DATA FOR REVIEW
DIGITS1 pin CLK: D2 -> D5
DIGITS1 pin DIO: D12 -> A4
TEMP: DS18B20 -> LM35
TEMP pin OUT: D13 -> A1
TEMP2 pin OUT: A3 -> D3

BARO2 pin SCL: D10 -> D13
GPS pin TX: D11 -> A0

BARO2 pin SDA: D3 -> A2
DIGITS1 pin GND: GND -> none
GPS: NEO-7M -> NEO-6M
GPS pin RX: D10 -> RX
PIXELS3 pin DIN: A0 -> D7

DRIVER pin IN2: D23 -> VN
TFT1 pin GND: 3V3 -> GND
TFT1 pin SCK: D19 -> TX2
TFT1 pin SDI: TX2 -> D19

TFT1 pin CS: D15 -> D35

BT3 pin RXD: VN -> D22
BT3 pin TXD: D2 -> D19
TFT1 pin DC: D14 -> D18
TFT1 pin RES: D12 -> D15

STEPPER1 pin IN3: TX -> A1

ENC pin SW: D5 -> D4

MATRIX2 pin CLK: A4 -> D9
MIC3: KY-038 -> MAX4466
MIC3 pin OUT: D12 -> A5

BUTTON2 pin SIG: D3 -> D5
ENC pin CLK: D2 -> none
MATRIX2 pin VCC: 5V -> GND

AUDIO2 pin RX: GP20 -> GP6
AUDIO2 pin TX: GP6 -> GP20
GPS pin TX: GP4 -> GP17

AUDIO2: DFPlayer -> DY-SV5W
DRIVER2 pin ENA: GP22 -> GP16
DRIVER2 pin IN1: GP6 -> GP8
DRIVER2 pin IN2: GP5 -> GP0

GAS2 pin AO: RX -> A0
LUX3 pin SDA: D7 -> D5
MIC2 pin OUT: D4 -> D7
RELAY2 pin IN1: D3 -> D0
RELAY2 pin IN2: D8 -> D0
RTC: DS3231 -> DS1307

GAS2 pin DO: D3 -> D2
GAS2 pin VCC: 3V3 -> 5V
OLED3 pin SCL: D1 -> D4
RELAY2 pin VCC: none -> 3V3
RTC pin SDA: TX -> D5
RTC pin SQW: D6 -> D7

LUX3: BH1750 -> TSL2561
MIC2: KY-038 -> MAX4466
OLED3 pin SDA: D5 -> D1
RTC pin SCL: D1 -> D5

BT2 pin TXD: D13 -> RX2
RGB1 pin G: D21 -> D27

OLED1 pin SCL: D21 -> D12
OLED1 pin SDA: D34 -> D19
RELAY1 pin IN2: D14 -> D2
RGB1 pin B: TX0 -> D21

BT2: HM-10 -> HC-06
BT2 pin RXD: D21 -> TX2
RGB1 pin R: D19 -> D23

PROBLEM DETAILS
What is needed is a word-for-word copy of all the material.

RESPONSE
DIGITS1 pin CLK: D2 -> D5
DIGITS1 pin DIO: D12 -> A4
TEMP: DS18B20 -> LM35
TEMP pin OUT: D13 -> A1
TEMP2 pin OUT: A3 -> D3

BARO2 pin SCL: D10 -> D13
GPS pin TX: D11 -> A0

BARO2 pin SDA: D3 -> A2
DIGITS1 pin GND: GND -> none
GPS: NEO-7M -> NEO-6M
GPS pin RX: D10 -> RX
PIXELS3 pin DIN: A0 -> D7

DRIVER pin IN2: D23 -> VN
TFT1 pin GND: 3V3 -> GND
TFT1 pin SCK: D19 -> TX2
TFT1 pin SDI: TX2 -> D19

TFT1 pin CS: D15 -> D35

BT3 pin RXD: VN -> D22
BT3 pin TXD: D2 -> D19
TFT1 pin DC: D14 -> D18
TFT1 pin RES: D12 -> D15

STEPPER1 pin IN3: TX -> A1

ENC pin SW: D5 -> D4

MATRIX2 pin CLK: A4 -> D9
MIC3: KY-038 -> MAX4466
MIC3 pin OUT: D12 -> A5

BUTTON2 pin SIG: D3 -> D5
ENC pin CLK: D2 -> none
MATRIX2 pin VCC: 5V -> GND

AUDIO2 pin RX: GP20 -> GP6
AUDIO2 pin TX: GP6 -> GP20
GPS pin TX: GP4 -> GP17

AUDIO2: DFPlayer -> DY-SV5W
DRIVER2 pin ENA: GP22 -> GP16
DRIVER2 pin IN1: GP6 -> GP8
DRIVER2 pin IN2: GP5 -> GP0

GAS2 pin AO: RX -> A0
LUX3 pin SDA: D7 -> D5
MIC2 pin OUT: D4 -> D7
RELAY2 pin IN1: D3 -> D0
RELAY2 pin IN2: D8 -> D0
RTC: DS3231 -> DS1307

GAS2 pin DO: D3 -> D2
GAS2 pin VCC: 3V3 -> 5V
OLED3 pin SCL: D1 -> D4
RELAY2 pin VCC: none -> 3V3
RTC pin SDA: TX -> D5
RTC pin SQW: D6 -> D7

LUX3: BH1750 -> TSL2561
MIC2: KY-038 -> MAX4466
OLED3 pin SDA: D5 -> D1
RTC pin SCL: D1 -> D5

BT2 pin TXD: D13 -> RX2
RGB1 pin G: D21 -> D27

OLED1 pin SCL: D21 -> D12
OLED1 pin SDA: D34 -> D19
RELAY1 pin IN2: D14 -> D2
RGB1 pin B: TX0 -> D21

BT2: HM-10 -> HC-06
BT2 pin RXD: D21 -> TX2
RGB1 pin R: D19 -> D23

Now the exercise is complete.